RECORDS -
- - - - -
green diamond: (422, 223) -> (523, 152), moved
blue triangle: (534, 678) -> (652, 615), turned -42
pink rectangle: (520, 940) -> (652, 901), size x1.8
- - - - -
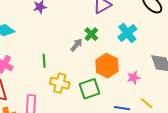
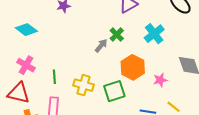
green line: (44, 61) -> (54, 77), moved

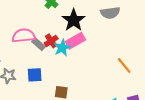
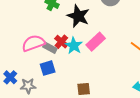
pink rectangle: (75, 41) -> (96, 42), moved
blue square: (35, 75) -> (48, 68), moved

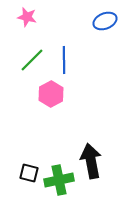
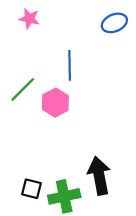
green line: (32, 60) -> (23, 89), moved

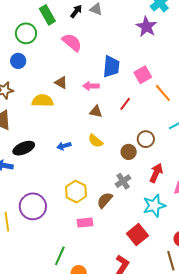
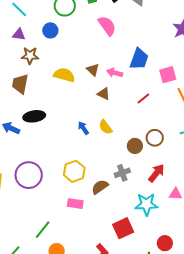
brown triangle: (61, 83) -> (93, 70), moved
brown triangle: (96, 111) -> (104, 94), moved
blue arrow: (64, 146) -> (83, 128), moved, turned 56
- - - - -
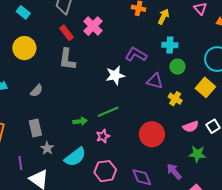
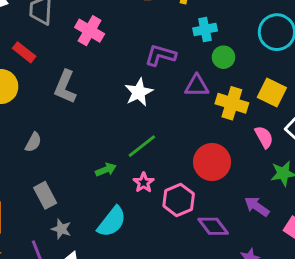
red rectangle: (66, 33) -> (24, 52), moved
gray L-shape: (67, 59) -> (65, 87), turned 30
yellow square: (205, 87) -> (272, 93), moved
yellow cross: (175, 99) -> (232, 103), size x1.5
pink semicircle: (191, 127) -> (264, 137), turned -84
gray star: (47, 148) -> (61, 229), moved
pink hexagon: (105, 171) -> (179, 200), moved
- - - - -
Among the entries, count how many lines hold the string "triangle", then state only that number.

3